■ Input:

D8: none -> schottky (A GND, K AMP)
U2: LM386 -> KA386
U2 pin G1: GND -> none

---

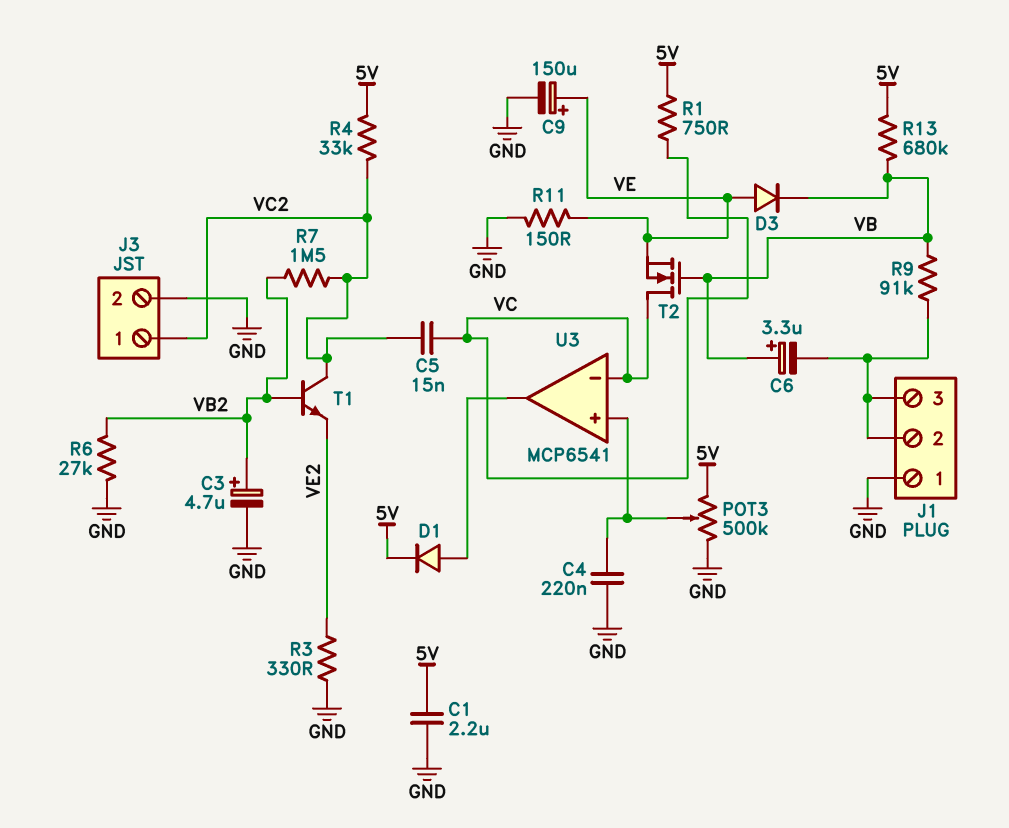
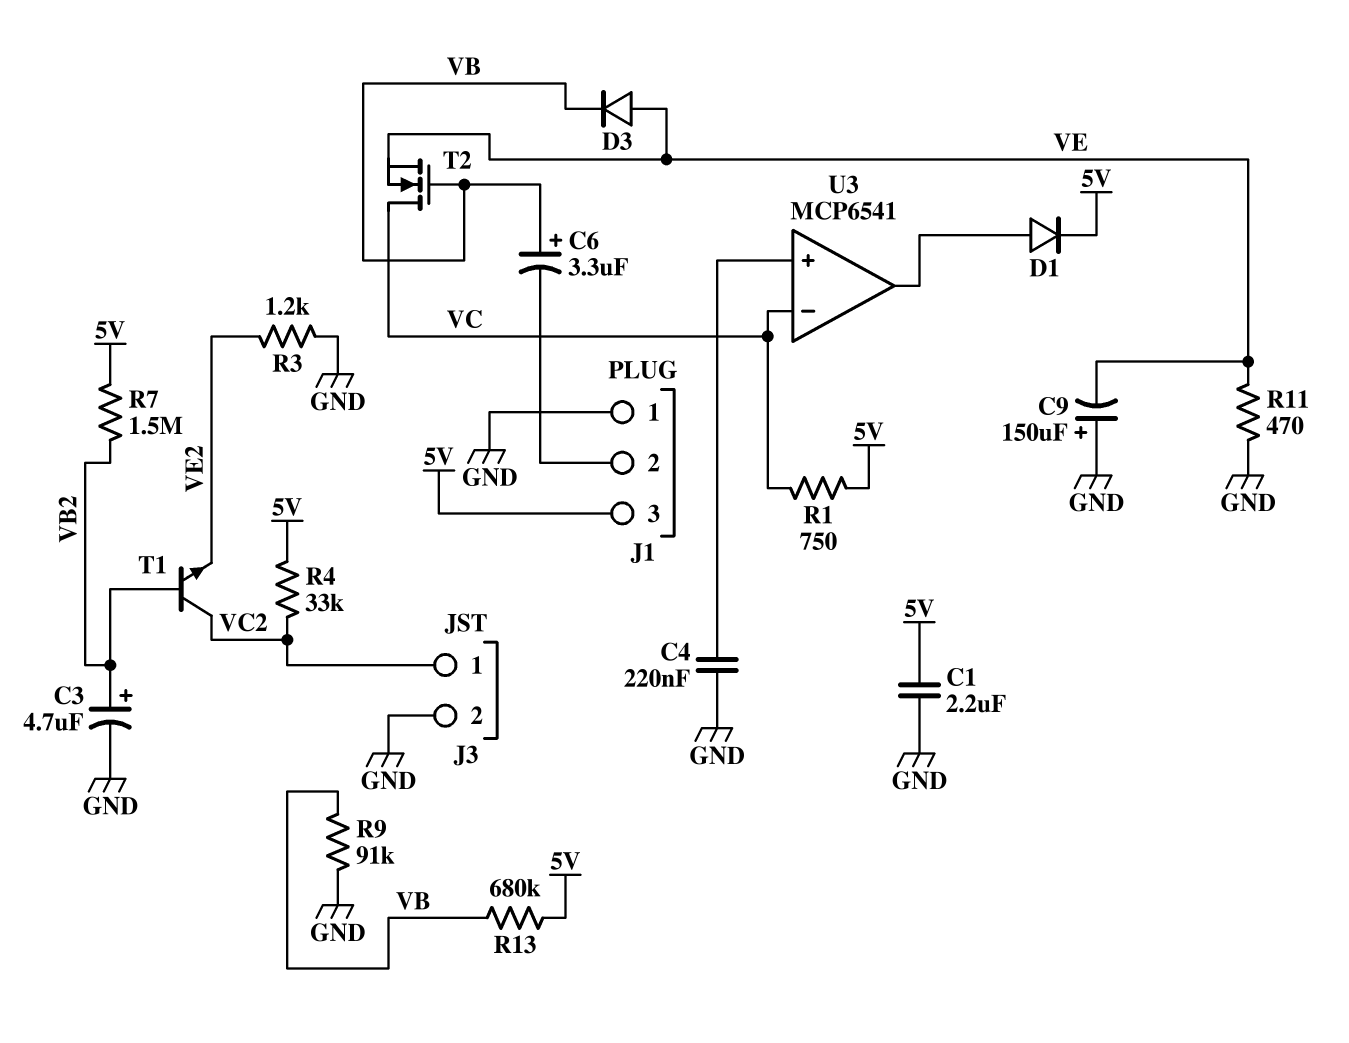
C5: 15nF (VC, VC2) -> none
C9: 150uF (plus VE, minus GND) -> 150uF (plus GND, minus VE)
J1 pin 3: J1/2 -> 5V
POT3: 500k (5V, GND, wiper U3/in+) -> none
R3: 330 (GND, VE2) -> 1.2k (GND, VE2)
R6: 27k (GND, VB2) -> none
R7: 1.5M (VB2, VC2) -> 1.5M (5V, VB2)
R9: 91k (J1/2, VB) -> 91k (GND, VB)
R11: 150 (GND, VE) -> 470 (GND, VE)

--

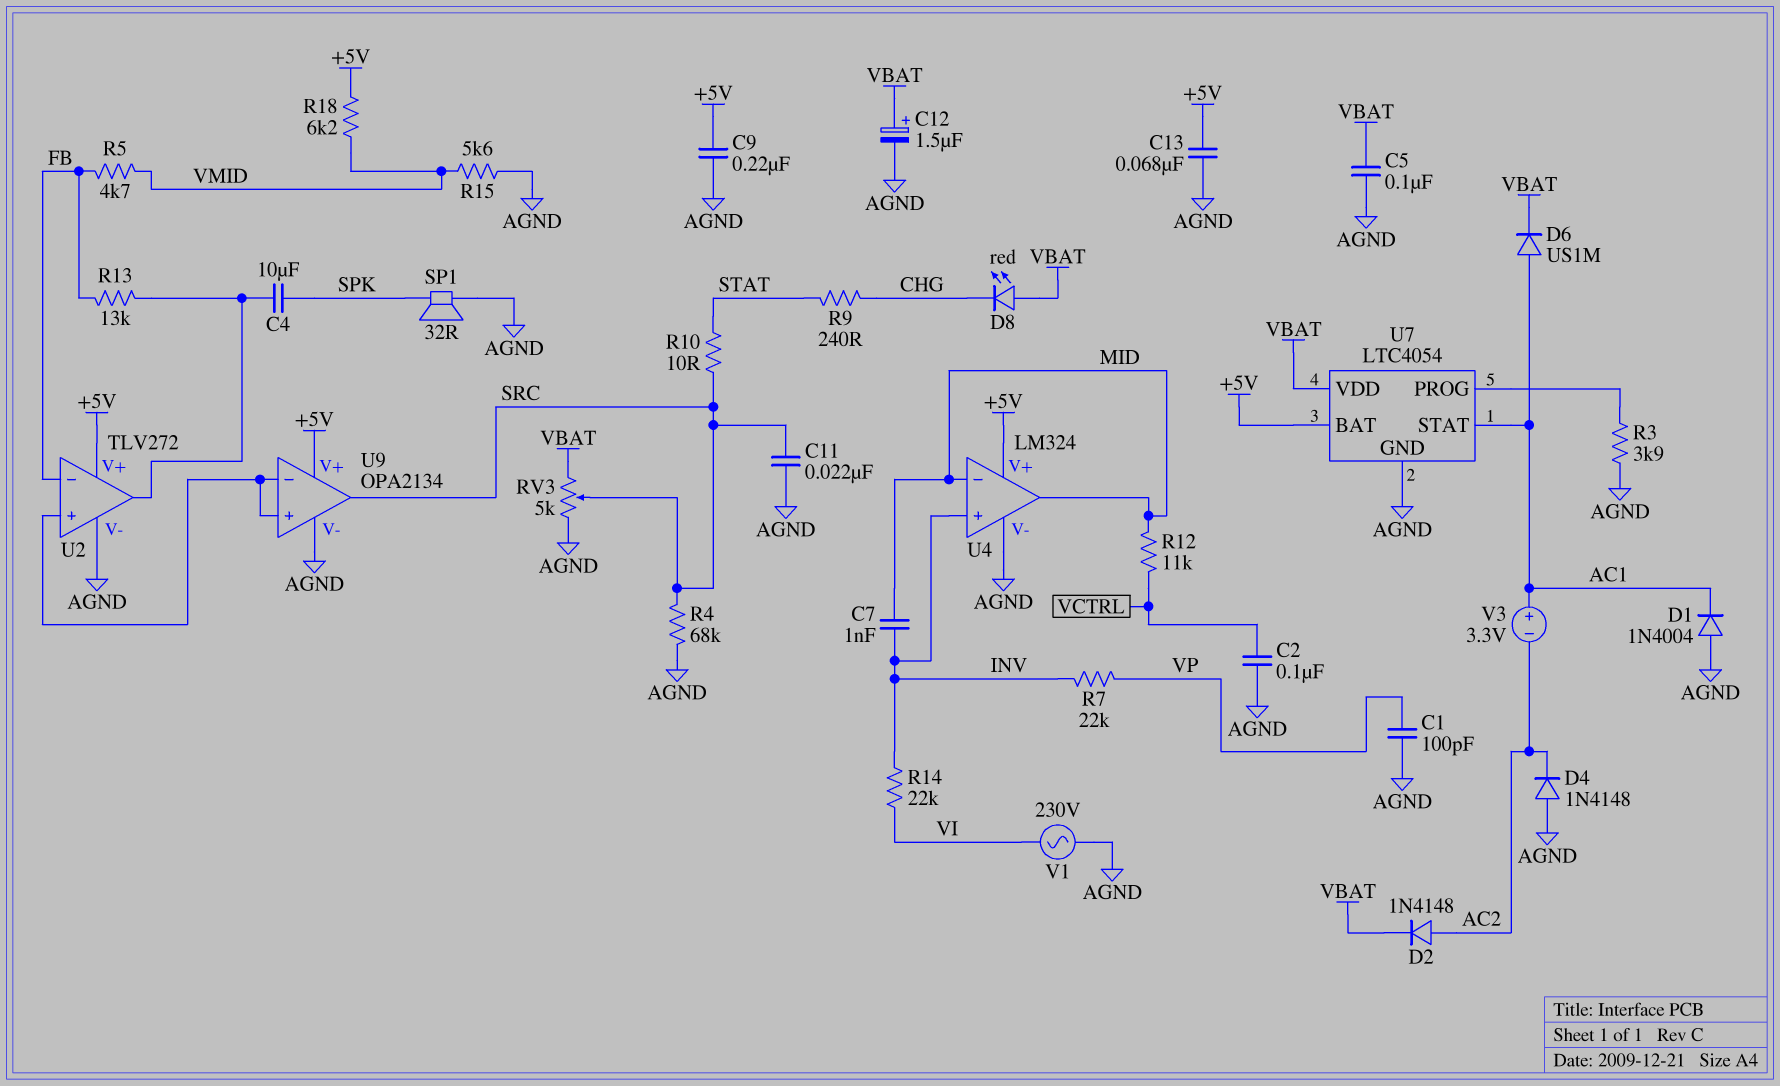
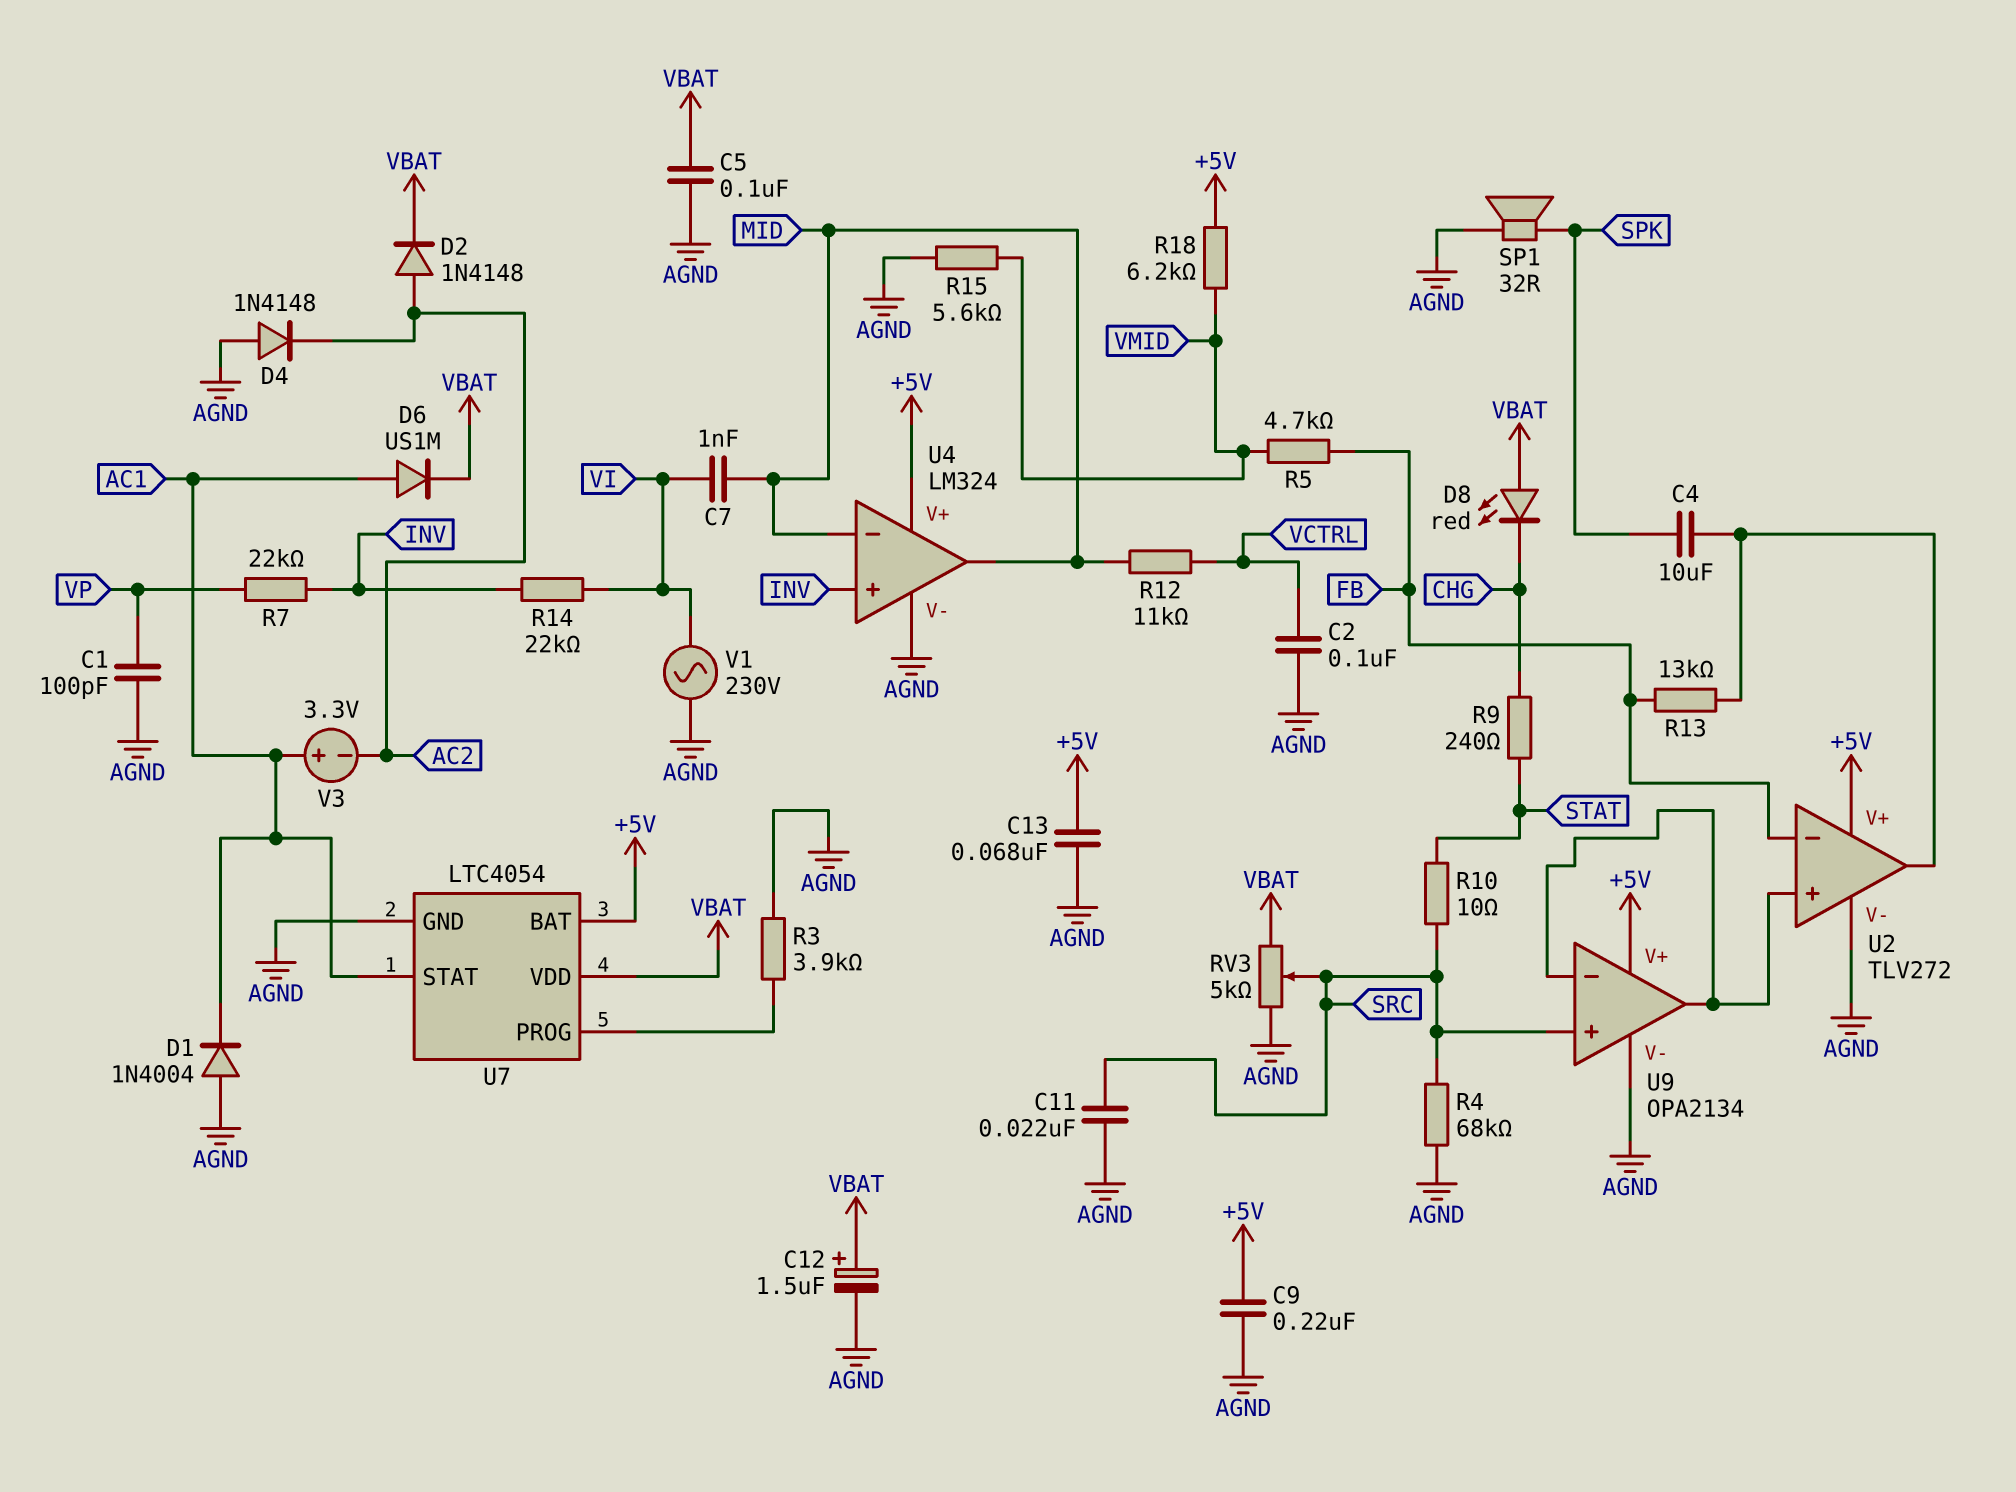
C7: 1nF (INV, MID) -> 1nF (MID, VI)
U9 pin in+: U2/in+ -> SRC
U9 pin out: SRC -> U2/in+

■ What is being asked:
From the listing above, repeat exactly the lines starting at the line that includes "C7: 1nF (INV, MID) -> 1nF (MID, VI)" and ending at the line that includes "U9 pin out: SRC -> U2/in+", with nothing outside that span.

■ Exercise result:
C7: 1nF (INV, MID) -> 1nF (MID, VI)
U9 pin in+: U2/in+ -> SRC
U9 pin out: SRC -> U2/in+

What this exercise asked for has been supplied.